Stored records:

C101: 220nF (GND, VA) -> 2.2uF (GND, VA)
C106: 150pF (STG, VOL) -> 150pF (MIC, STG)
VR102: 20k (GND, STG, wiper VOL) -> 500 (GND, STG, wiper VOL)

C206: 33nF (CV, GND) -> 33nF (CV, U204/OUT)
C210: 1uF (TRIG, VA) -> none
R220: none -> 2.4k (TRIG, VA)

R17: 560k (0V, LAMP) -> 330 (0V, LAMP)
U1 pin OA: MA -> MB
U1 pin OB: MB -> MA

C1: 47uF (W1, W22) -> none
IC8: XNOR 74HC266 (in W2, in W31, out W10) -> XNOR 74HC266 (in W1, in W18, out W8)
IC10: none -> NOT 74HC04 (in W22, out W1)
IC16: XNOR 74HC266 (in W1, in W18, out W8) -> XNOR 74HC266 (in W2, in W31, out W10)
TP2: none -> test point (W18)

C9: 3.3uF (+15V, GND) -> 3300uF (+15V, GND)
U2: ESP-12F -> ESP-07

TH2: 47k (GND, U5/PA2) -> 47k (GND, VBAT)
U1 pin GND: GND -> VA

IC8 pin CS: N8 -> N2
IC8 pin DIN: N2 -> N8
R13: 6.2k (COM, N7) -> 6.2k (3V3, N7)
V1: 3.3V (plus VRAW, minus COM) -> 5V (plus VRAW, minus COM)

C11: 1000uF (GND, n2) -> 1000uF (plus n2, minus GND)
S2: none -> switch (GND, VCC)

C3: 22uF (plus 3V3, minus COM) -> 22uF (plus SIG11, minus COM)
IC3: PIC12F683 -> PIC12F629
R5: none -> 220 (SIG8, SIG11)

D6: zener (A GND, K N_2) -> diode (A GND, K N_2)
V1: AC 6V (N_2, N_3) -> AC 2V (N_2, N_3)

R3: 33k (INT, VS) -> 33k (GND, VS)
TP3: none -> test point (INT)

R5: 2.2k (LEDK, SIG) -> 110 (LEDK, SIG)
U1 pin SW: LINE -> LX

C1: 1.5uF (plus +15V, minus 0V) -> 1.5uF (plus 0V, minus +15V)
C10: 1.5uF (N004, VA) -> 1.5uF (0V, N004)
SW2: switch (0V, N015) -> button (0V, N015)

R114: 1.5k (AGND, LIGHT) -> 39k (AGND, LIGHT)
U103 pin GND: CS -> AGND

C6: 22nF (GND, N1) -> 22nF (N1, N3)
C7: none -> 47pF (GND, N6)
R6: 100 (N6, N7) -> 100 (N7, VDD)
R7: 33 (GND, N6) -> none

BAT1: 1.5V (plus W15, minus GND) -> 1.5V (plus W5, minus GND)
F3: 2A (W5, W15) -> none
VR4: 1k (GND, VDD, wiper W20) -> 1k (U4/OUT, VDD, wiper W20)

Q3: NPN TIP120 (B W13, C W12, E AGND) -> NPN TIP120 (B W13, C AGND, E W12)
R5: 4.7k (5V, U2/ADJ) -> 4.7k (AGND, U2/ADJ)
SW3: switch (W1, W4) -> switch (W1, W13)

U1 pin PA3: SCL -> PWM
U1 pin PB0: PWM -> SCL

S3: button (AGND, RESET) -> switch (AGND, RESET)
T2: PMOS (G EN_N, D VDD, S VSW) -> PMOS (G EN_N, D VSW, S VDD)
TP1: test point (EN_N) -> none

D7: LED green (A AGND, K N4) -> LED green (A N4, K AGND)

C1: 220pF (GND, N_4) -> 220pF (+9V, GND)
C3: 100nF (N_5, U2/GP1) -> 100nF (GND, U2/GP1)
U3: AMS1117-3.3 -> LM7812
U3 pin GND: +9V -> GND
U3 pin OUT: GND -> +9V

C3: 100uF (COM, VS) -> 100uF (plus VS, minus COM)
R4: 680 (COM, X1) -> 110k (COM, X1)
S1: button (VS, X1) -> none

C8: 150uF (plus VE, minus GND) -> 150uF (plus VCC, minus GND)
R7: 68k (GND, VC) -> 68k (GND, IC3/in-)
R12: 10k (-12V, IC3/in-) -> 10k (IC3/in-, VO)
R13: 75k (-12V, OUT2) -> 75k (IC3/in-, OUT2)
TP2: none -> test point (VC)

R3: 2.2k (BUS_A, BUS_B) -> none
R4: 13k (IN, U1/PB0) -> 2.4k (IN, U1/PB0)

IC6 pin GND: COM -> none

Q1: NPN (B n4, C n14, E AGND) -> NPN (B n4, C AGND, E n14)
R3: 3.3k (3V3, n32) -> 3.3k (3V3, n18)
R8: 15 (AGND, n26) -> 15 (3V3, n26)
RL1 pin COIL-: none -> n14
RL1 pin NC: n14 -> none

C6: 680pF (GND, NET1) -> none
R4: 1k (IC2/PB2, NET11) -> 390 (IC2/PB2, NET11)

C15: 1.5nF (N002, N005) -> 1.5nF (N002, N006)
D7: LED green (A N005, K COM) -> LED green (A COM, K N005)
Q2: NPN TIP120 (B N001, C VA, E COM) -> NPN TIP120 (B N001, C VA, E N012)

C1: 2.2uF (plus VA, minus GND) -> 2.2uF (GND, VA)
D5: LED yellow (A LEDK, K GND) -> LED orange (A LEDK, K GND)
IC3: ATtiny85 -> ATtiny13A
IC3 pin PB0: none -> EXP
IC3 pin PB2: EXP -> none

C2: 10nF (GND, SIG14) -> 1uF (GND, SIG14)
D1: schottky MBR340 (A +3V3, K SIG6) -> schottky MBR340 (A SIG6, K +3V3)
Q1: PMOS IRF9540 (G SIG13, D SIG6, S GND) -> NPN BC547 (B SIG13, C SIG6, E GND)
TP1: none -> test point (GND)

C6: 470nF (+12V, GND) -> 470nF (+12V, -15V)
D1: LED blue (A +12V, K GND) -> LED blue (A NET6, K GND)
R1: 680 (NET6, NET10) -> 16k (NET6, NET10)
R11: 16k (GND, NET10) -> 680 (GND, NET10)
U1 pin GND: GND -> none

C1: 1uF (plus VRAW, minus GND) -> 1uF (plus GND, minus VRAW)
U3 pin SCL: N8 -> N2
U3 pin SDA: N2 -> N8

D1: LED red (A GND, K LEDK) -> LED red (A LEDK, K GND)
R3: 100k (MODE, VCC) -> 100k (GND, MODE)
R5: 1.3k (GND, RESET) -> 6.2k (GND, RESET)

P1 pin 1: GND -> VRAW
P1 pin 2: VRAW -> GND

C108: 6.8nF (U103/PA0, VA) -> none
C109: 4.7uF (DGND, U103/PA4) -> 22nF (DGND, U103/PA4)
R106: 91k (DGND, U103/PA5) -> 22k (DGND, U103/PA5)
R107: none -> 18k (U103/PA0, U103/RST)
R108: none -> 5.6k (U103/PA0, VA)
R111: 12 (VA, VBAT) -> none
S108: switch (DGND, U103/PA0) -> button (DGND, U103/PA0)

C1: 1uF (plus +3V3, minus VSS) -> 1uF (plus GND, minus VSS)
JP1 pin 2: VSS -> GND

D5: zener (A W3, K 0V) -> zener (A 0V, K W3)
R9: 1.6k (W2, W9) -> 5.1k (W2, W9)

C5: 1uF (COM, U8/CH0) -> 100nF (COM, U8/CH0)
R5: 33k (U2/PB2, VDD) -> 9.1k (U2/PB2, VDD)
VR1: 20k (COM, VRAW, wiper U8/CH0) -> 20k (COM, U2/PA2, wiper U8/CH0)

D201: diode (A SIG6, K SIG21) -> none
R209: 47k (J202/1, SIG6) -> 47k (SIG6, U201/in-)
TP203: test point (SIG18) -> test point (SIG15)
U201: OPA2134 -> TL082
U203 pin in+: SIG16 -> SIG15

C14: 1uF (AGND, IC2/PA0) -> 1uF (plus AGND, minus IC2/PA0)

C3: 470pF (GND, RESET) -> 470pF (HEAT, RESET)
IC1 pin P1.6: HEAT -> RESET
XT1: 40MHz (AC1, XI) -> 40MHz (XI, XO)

▶ [Problem to solve] Start with the first line of the data and print every line exactly. The line containing "R5: none -> 220 (SIG8, SIG11)" is the last one to include.

▶ [Expected answer]
C101: 220nF (GND, VA) -> 2.2uF (GND, VA)
C106: 150pF (STG, VOL) -> 150pF (MIC, STG)
VR102: 20k (GND, STG, wiper VOL) -> 500 (GND, STG, wiper VOL)

C206: 33nF (CV, GND) -> 33nF (CV, U204/OUT)
C210: 1uF (TRIG, VA) -> none
R220: none -> 2.4k (TRIG, VA)

R17: 560k (0V, LAMP) -> 330 (0V, LAMP)
U1 pin OA: MA -> MB
U1 pin OB: MB -> MA

C1: 47uF (W1, W22) -> none
IC8: XNOR 74HC266 (in W2, in W31, out W10) -> XNOR 74HC266 (in W1, in W18, out W8)
IC10: none -> NOT 74HC04 (in W22, out W1)
IC16: XNOR 74HC266 (in W1, in W18, out W8) -> XNOR 74HC266 (in W2, in W31, out W10)
TP2: none -> test point (W18)

C9: 3.3uF (+15V, GND) -> 3300uF (+15V, GND)
U2: ESP-12F -> ESP-07

TH2: 47k (GND, U5/PA2) -> 47k (GND, VBAT)
U1 pin GND: GND -> VA

IC8 pin CS: N8 -> N2
IC8 pin DIN: N2 -> N8
R13: 6.2k (COM, N7) -> 6.2k (3V3, N7)
V1: 3.3V (plus VRAW, minus COM) -> 5V (plus VRAW, minus COM)

C11: 1000uF (GND, n2) -> 1000uF (plus n2, minus GND)
S2: none -> switch (GND, VCC)

C3: 22uF (plus 3V3, minus COM) -> 22uF (plus SIG11, minus COM)
IC3: PIC12F683 -> PIC12F629
R5: none -> 220 (SIG8, SIG11)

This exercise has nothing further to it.